EXERCISE BRIEF:
Look through the entries below and return all lines including the word "apple".

RECORDS SHOWN:
---

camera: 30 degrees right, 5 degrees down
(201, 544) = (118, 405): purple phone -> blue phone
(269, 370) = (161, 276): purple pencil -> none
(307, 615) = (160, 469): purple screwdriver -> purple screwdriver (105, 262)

---

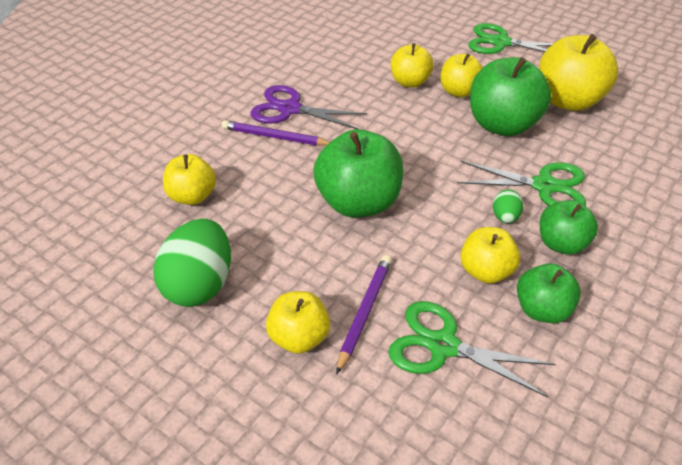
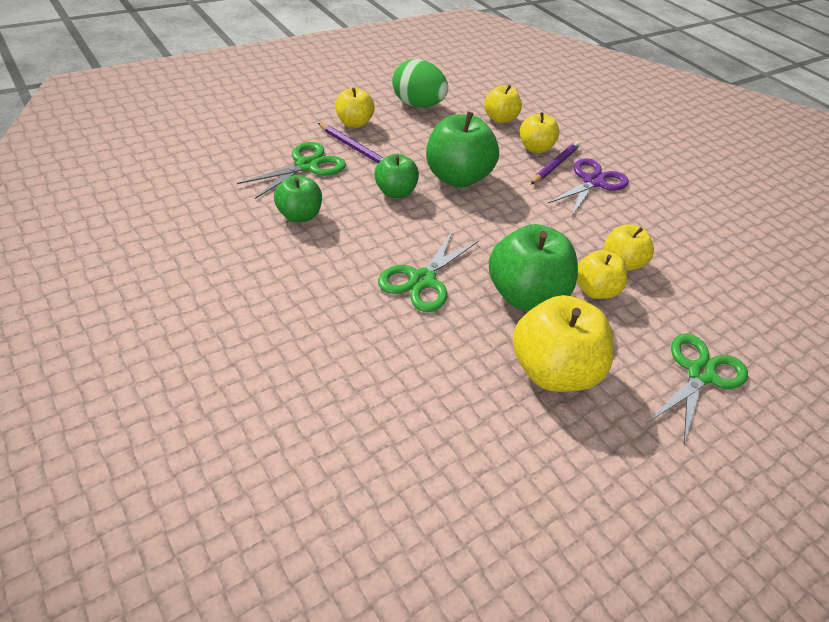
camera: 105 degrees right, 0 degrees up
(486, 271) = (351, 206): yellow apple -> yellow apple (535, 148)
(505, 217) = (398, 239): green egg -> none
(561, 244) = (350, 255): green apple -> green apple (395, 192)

---

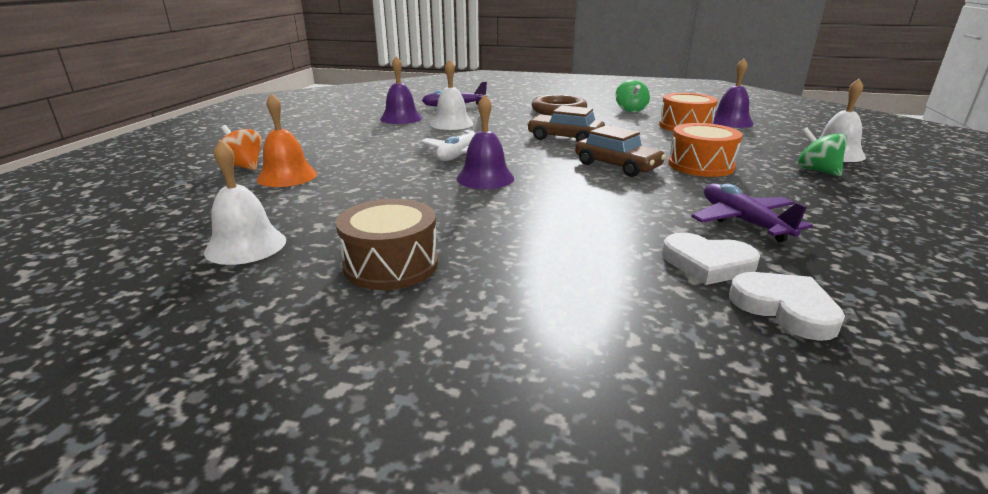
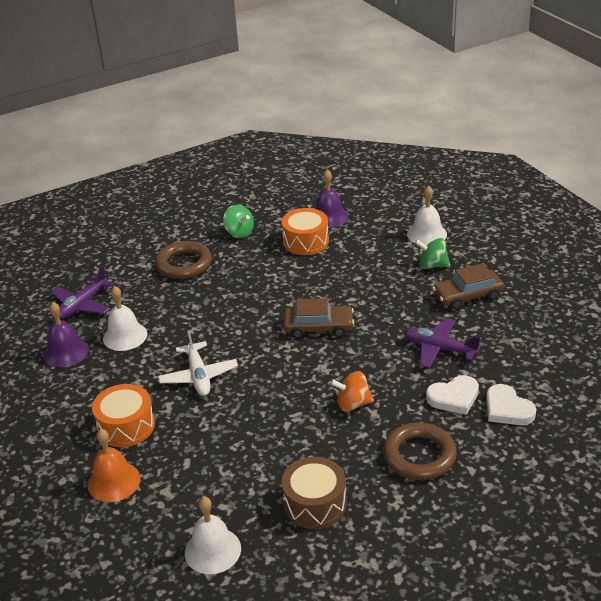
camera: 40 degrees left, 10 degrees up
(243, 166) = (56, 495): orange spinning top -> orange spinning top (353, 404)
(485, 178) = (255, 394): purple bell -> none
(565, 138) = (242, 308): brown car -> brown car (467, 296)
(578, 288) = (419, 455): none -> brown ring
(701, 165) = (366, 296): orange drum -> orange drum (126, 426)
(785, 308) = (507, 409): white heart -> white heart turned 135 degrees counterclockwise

---

SOLVED PROBLEM:
(486, 271) = (351, 206): yellow apple -> yellow apple (535, 148)
(561, 244) = (350, 255): green apple -> green apple (395, 192)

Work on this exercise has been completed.